- [DATA BELOW]:

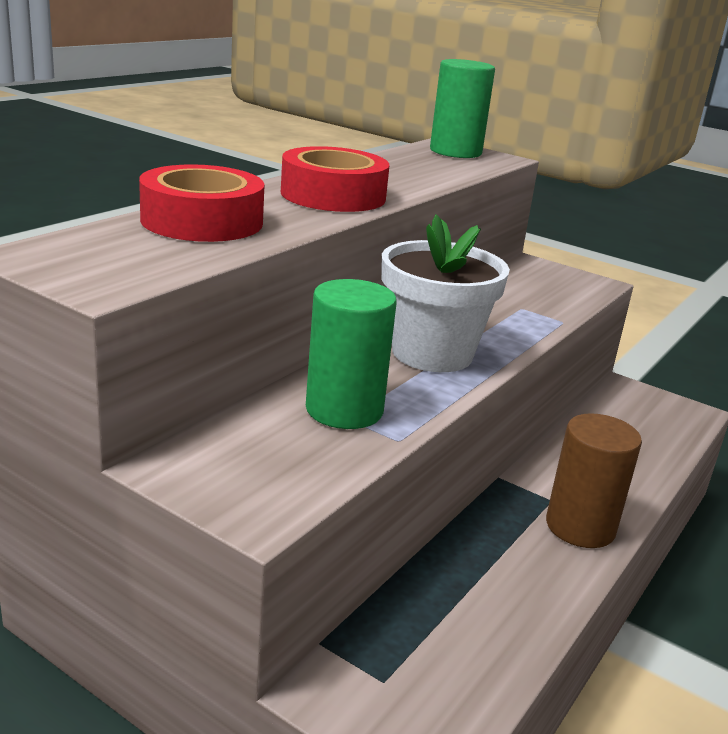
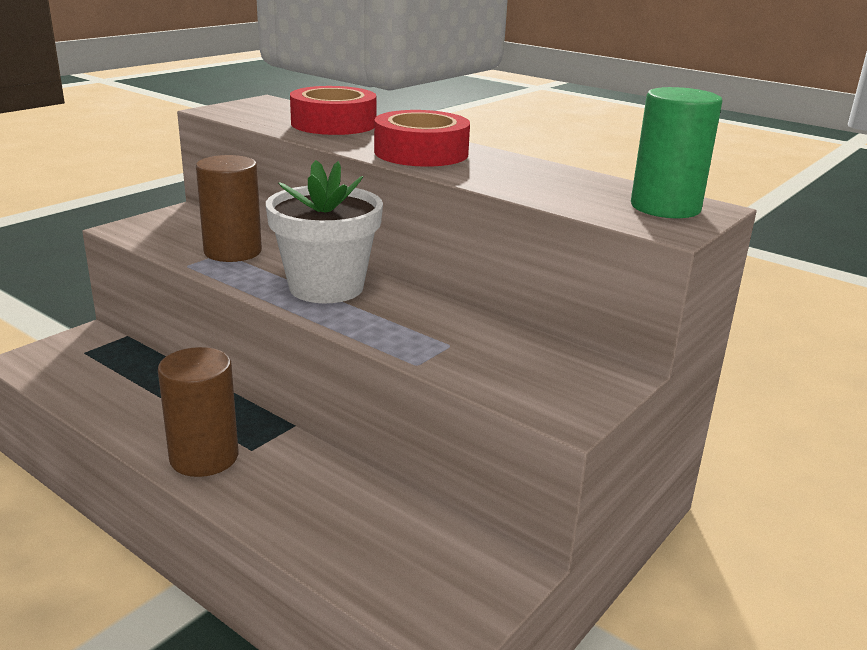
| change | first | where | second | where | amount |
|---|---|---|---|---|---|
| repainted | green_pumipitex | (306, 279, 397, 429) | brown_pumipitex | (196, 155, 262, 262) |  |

- [WHAT YOU NEED TO DO]: Your reply should hold every line of the material, unaltered, and not one picture.

- [OUTPUT OF THE TASK]:
| change | first | where | second | where | amount |
|---|---|---|---|---|---|
| repainted | green_pumipitex | (306, 279, 397, 429) | brown_pumipitex | (196, 155, 262, 262) |  |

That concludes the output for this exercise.